WHAT TO WORK ON => If a line in the data contains "drum", copy it out.
** Opening MATERIAL SHOWN block **
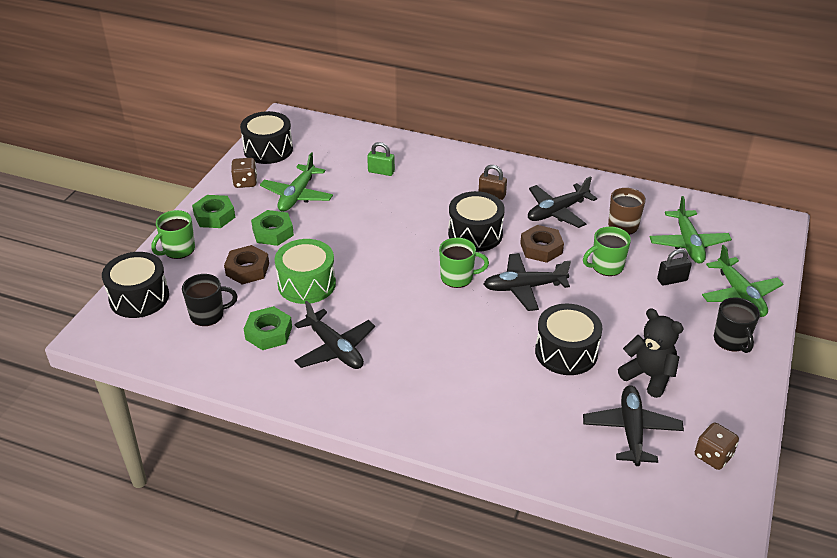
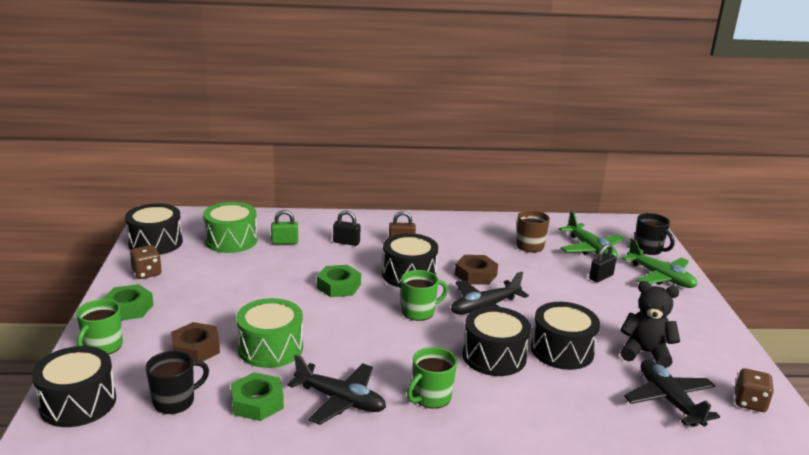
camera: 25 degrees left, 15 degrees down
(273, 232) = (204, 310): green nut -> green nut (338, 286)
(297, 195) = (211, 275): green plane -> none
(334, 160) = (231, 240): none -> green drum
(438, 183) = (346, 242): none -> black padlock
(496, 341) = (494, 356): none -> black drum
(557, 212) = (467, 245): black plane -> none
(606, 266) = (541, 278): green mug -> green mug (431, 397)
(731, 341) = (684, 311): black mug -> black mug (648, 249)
** Closing MATERIAL SHOWN block **
** Opening MATERIAL SHOWN block **
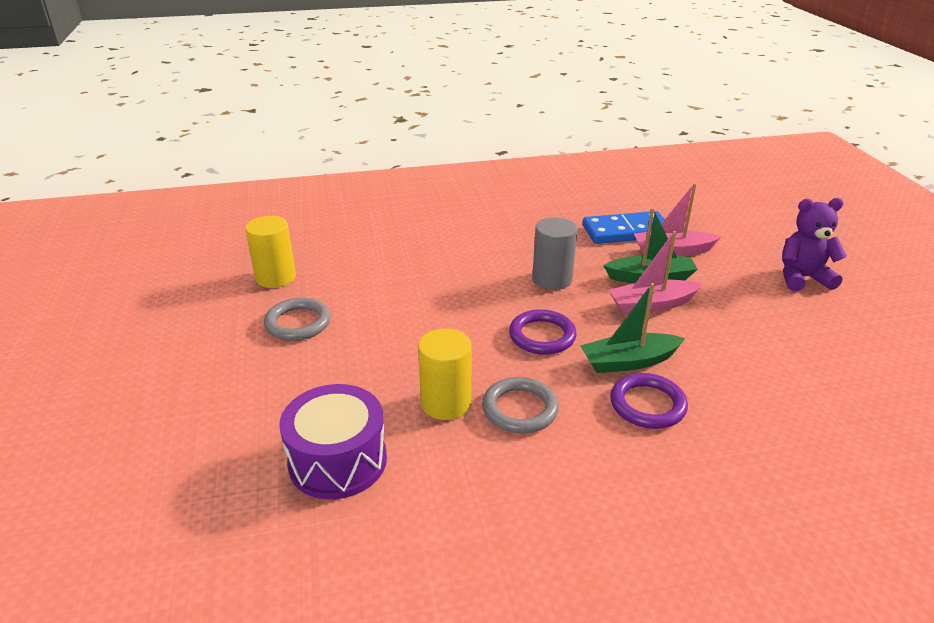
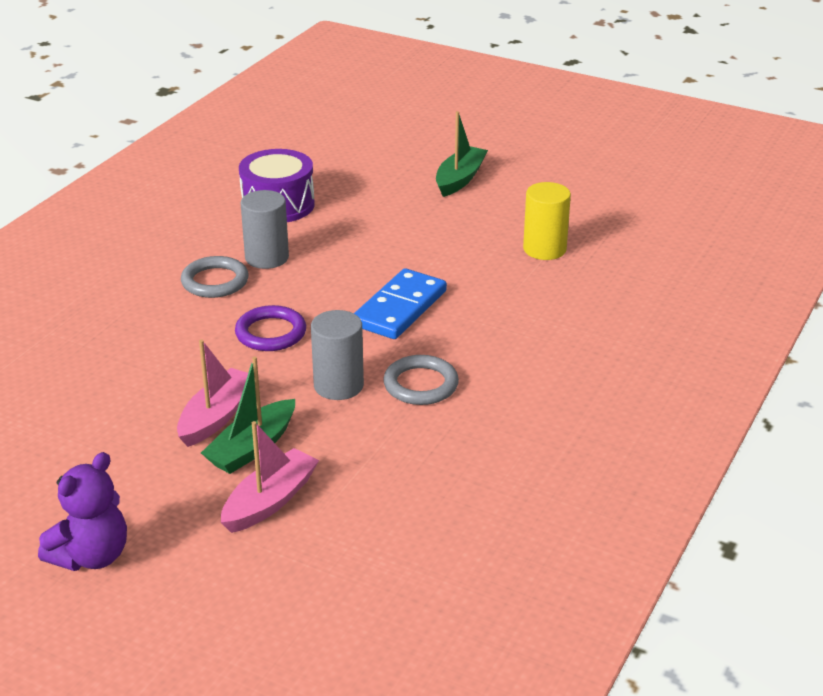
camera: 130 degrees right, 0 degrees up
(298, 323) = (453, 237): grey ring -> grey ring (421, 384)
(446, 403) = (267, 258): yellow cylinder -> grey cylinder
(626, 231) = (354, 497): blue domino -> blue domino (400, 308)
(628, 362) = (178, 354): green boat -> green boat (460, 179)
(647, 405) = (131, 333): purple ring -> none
** Closing MATERIAL SHOWN block **
** Opening MATERIAL SHOWN block **
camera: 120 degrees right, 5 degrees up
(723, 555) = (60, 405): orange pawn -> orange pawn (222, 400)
** Closing MATERIAL SHOWN block **
RESPONSE FOR THIS EXERCISE =>
(334, 160) = (231, 240): none -> green drum
(496, 341) = (494, 356): none -> black drum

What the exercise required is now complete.